Problem requirements: Wherever the line that contains "The second view gained" falls, repeat it and the lines after it exactly until the records end, without any pictures.

::: Records for processing :::

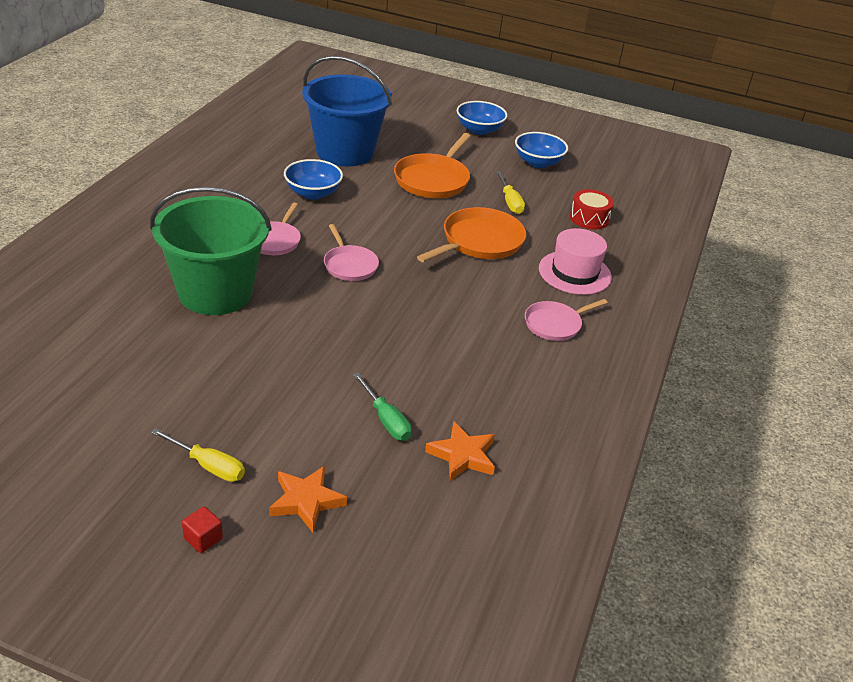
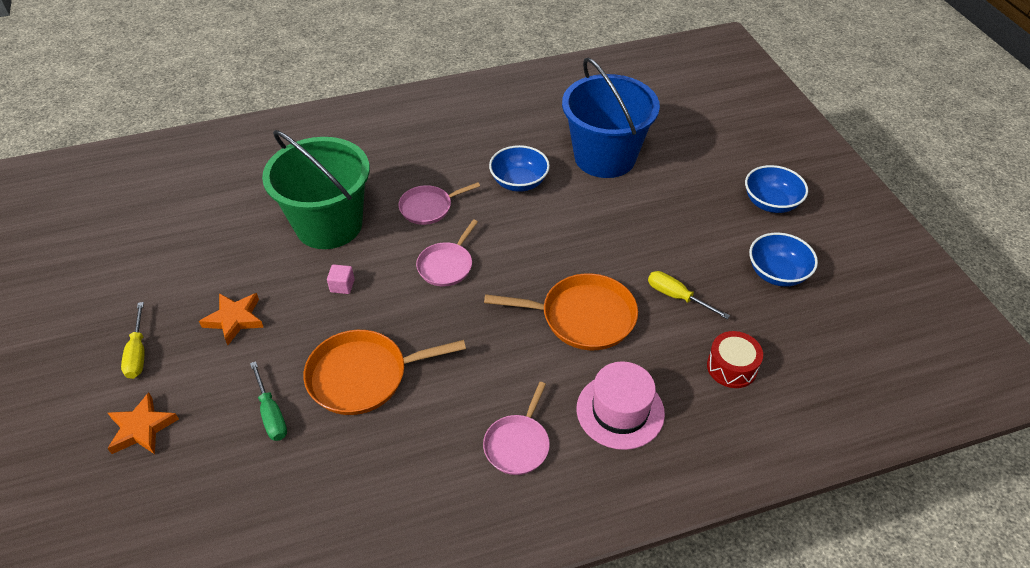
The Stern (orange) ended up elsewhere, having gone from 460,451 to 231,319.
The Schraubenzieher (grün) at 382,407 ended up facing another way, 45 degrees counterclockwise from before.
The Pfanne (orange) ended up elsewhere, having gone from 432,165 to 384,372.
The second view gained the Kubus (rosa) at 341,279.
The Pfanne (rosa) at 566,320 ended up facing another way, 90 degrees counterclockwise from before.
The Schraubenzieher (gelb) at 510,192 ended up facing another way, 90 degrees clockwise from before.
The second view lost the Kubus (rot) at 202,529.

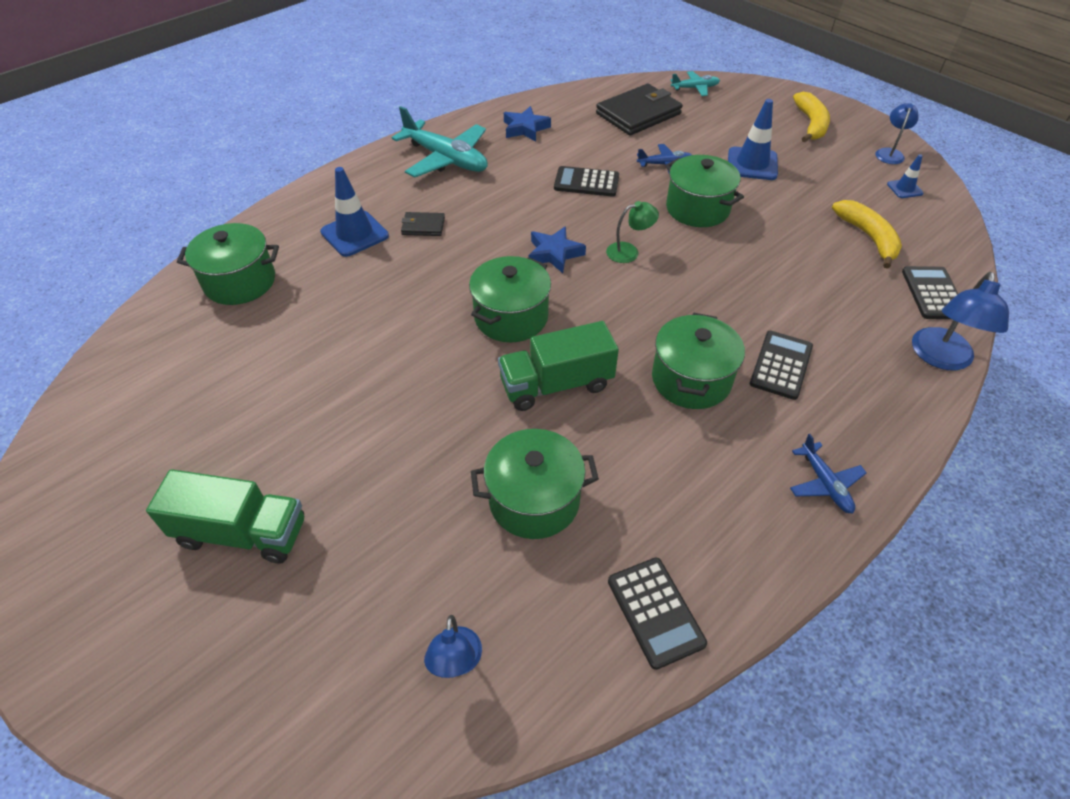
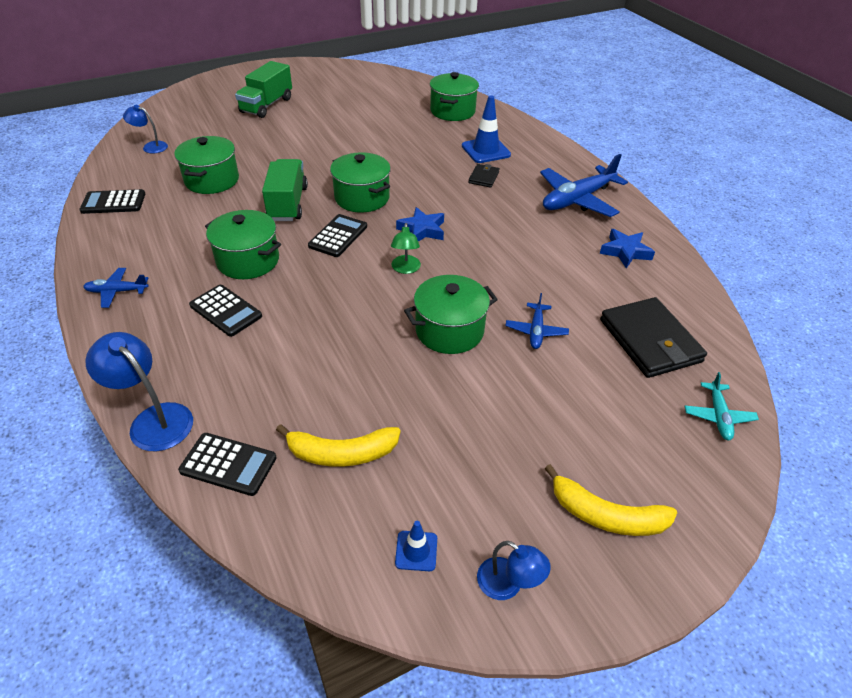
The Taschenrechner (schwarz) ended up elsewhere, having gone from 586,181 to 337,235.
What was the Flugzeug (türkis) at 440,141 turned into the Flugzeug (blau) at 584,185.
The second view lost the Leitkegel (blau) at 753,139.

:::

Solution to this exercise:
The second view gained the Kubus (rosa) at 341,279.
The Pfanne (rosa) at 566,320 ended up facing another way, 90 degrees counterclockwise from before.
The Schraubenzieher (gelb) at 510,192 ended up facing another way, 90 degrees clockwise from before.
The second view lost the Kubus (rot) at 202,529.

The Taschenrechner (schwarz) ended up elsewhere, having gone from 586,181 to 337,235.
What was the Flugzeug (türkis) at 440,141 turned into the Flugzeug (blau) at 584,185.
The second view lost the Leitkegel (blau) at 753,139.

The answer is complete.